PROMPT: Please change "pixels" to "pixel units" in everything from the start of the records down to the line containing "4: (1061, 330)", and give those lines again with nothing else altered and without the pictures.
>> start SOURCE RECORDS
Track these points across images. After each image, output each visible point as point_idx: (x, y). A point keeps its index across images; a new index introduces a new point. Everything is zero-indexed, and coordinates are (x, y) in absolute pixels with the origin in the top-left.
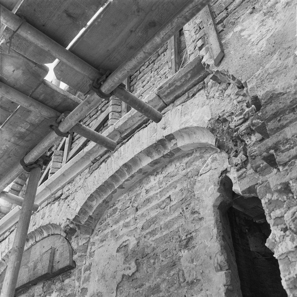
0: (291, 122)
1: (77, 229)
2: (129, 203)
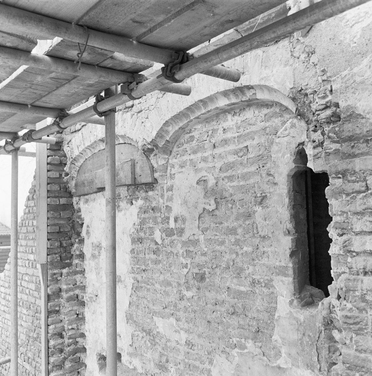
0: (362, 154)
1: (155, 149)
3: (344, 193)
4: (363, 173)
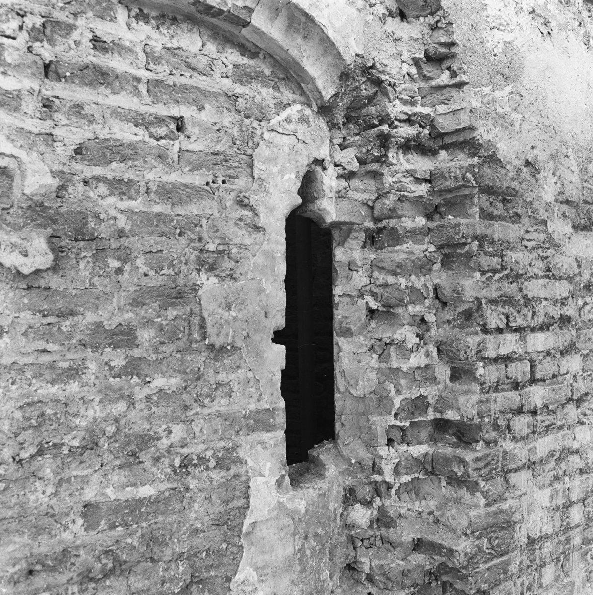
4: (501, 245)
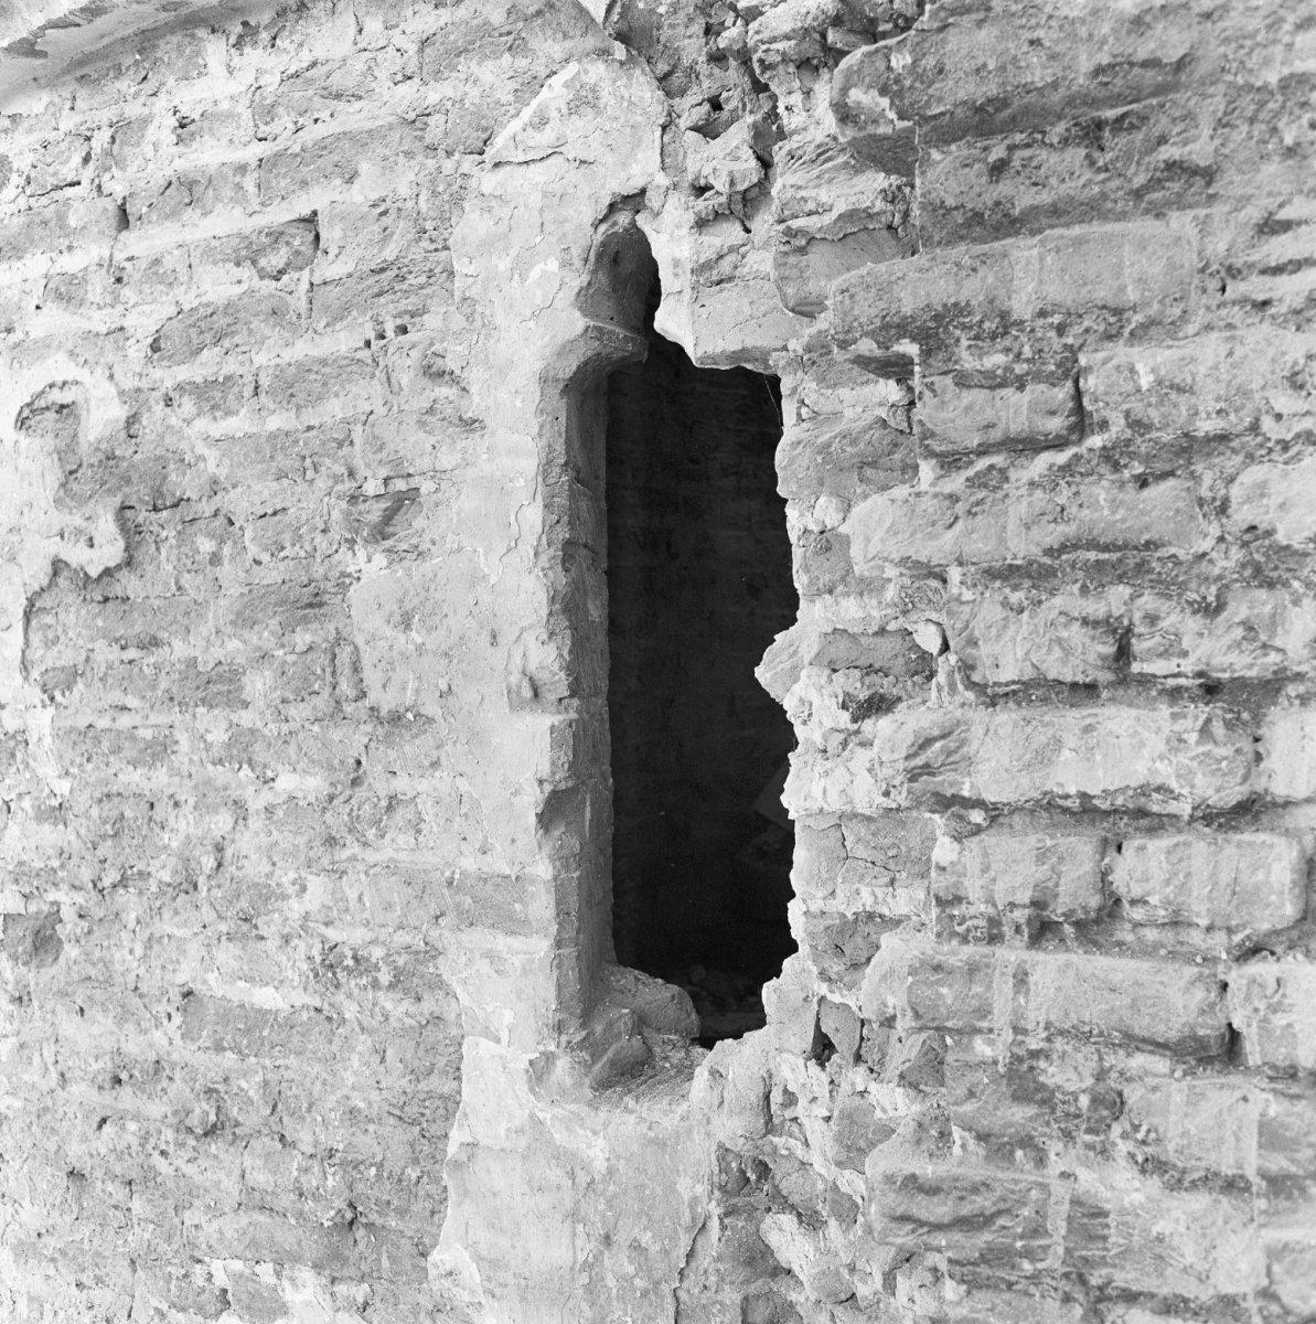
0: (1058, 213)
2: (77, 159)
3: (930, 454)
4: (1061, 330)
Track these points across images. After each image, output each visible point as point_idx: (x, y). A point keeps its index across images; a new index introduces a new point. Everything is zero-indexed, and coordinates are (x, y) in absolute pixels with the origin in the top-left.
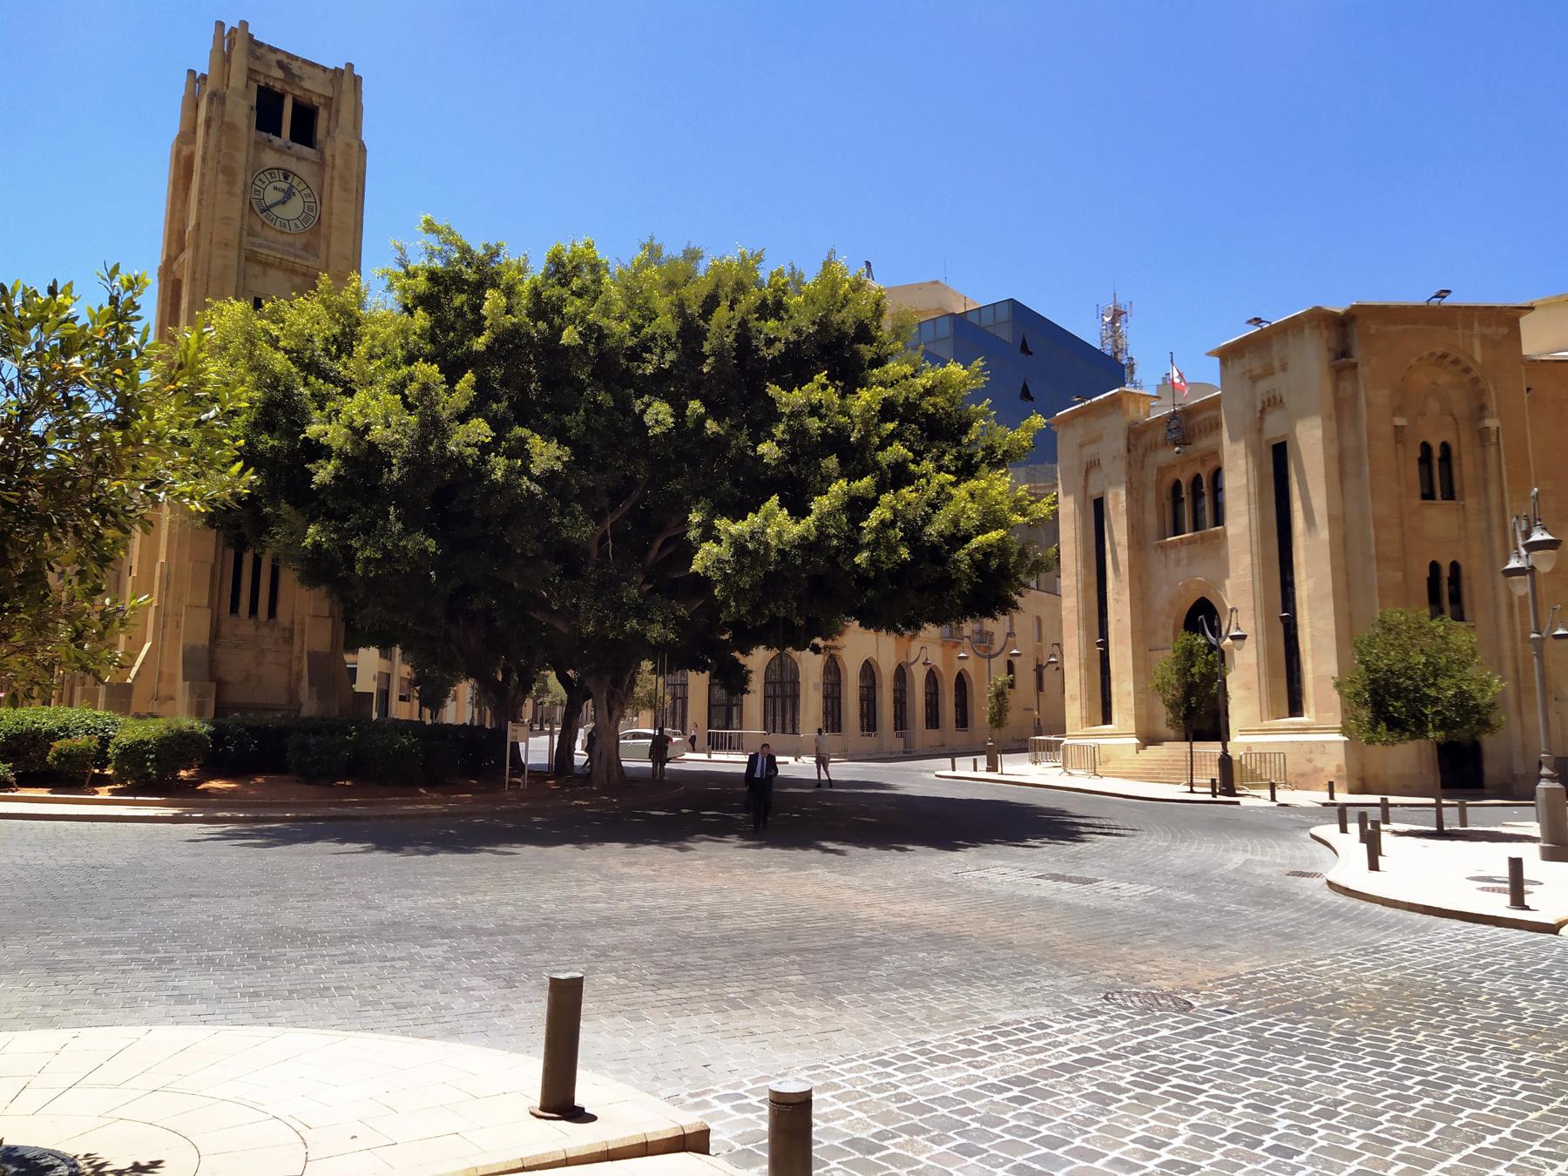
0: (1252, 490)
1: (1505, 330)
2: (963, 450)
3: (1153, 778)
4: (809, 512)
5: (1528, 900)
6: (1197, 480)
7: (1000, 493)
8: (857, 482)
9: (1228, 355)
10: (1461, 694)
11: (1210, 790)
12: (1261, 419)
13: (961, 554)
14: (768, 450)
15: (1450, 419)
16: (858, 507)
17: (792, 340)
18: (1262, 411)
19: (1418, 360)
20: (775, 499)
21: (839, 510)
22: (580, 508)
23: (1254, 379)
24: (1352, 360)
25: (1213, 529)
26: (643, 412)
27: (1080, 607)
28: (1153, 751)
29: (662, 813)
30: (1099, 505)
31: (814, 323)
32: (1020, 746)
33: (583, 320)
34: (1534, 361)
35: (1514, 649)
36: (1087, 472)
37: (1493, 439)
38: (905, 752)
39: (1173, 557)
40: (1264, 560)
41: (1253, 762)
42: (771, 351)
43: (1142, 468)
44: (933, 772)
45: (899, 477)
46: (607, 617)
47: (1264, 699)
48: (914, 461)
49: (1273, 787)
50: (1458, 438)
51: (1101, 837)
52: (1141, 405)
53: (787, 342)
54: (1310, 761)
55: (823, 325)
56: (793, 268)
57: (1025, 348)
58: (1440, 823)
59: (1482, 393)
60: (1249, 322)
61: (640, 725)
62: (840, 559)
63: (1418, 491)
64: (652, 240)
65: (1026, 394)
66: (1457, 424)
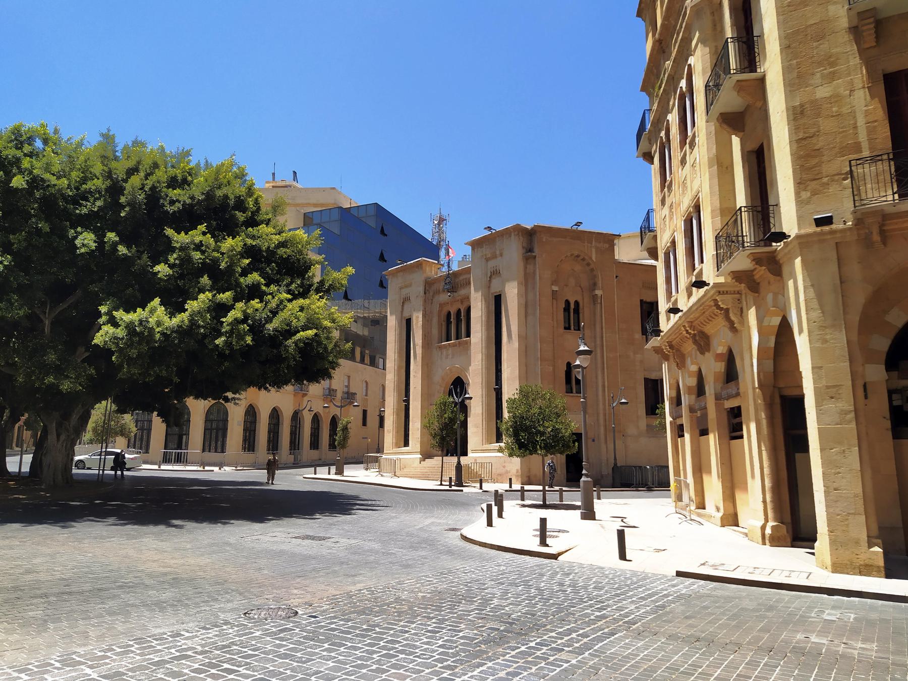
>> end SOURCE RECORDS
TASK OUTPUT:
Track these points across images. After each image, output each visible point as point_idx: (x, y). A point keeps its index across images; a new index introduces a new point. Everything is zero-indexed, and coordinates are (x, y) in absolute pixel units with the origin in the top-left.
0: (291, 122)
1: (77, 229)
2: (129, 203)
0: (362, 154)
1: (155, 149)
3: (344, 193)
4: (363, 173)
4: (501, 245)
0: (1058, 213)
2: (77, 159)
3: (930, 454)
4: (1061, 330)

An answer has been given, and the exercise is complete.